- **Spatial object tracking data**
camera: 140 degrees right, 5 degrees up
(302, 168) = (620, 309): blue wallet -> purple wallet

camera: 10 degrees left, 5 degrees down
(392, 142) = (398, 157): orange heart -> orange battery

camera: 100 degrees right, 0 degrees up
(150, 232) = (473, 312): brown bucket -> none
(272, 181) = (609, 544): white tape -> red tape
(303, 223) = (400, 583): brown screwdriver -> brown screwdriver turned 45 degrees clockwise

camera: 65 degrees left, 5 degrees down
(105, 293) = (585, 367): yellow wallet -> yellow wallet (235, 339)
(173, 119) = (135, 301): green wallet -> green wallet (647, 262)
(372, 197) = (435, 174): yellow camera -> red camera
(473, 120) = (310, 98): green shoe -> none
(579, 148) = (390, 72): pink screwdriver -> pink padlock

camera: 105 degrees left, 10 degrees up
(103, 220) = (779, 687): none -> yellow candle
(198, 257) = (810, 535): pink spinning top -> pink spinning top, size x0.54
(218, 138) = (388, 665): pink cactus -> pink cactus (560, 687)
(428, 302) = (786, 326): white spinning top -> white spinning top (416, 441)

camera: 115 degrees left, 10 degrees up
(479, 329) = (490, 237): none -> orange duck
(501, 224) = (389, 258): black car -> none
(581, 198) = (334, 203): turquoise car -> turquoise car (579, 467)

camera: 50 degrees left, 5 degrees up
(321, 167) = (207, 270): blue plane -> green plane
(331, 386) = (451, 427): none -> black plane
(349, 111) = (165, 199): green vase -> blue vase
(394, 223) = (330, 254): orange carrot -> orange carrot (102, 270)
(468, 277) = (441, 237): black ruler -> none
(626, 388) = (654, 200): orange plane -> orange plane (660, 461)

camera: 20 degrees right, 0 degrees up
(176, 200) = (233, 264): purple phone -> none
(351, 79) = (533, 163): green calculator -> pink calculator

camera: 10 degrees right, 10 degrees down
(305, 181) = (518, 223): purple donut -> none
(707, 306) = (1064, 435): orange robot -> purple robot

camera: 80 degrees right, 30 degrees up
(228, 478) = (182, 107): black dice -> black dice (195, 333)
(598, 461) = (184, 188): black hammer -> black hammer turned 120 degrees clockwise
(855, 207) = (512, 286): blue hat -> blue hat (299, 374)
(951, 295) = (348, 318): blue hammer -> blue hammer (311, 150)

- **What you have to do**
Please copy, exactly and with nothing else, the lines above beginning at the line that has "(501, 224) = (389, 258): black car -> none" and ending with the line that has "(394, 223) = (330, 254): orange".

- **Response below**
(501, 224) = (389, 258): black car -> none
(581, 198) = (334, 203): turquoise car -> turquoise car (579, 467)

camera: 50 degrees left, 5 degrees up
(321, 167) = (207, 270): blue plane -> green plane
(331, 386) = (451, 427): none -> black plane
(349, 111) = (165, 199): green vase -> blue vase
(394, 223) = (330, 254): orange carrot -> orange carrot (102, 270)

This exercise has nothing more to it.